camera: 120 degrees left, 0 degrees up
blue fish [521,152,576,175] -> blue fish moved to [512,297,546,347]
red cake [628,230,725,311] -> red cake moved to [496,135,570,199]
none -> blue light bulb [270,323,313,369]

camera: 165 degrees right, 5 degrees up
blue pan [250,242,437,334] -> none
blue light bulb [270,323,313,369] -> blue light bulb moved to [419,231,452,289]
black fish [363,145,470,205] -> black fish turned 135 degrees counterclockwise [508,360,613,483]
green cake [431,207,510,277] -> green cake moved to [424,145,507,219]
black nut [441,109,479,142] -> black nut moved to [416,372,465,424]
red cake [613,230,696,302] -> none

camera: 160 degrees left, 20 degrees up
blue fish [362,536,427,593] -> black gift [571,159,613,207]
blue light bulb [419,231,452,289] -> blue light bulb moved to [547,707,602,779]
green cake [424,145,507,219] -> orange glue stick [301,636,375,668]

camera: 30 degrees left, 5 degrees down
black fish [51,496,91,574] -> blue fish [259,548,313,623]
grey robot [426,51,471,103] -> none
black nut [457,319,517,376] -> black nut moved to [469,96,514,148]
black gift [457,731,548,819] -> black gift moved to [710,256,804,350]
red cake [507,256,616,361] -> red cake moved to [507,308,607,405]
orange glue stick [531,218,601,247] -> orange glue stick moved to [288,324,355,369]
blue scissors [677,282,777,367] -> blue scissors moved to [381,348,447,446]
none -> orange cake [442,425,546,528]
+++++
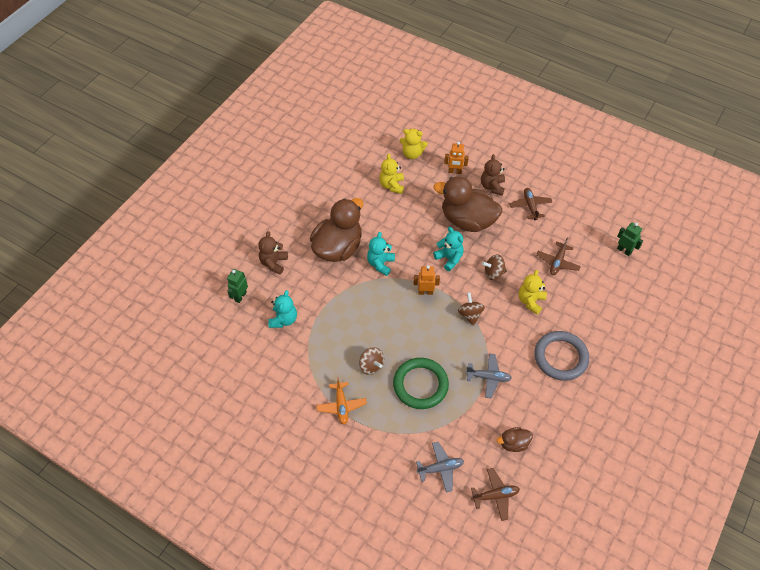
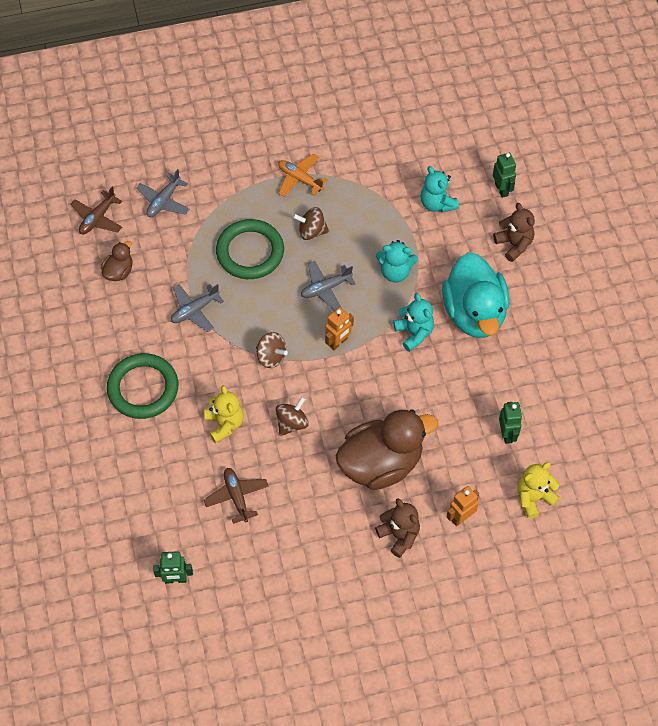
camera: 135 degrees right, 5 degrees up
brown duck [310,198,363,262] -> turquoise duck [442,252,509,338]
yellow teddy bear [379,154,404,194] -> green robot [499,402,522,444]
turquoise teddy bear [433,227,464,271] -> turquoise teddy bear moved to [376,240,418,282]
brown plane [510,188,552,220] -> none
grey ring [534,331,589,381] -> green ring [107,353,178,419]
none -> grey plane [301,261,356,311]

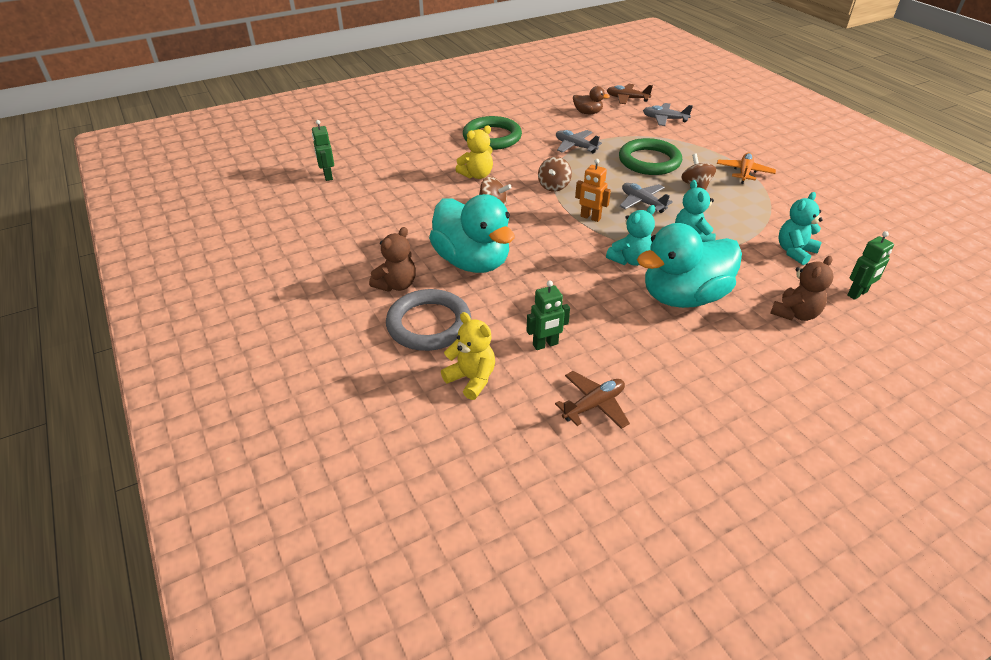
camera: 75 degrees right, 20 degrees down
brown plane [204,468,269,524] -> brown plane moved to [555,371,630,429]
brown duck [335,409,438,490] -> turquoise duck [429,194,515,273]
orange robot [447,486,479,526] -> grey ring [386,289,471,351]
+++++
#### [What to produce]
Only the lines above starting with the one with "black nut [441,109,479,142]" and going through the one with "blue light bulb [419,231,452,289]" are to be copied, word for word and with both ends kept.

#### [Response to the task]
black nut [441,109,479,142] -> black nut moved to [416,372,465,424]
red cake [613,230,696,302] -> none

camera: 160 degrees left, 20 degrees up
blue fish [362,536,427,593] -> black gift [571,159,613,207]
blue light bulb [419,231,452,289] -> blue light bulb moved to [547,707,602,779]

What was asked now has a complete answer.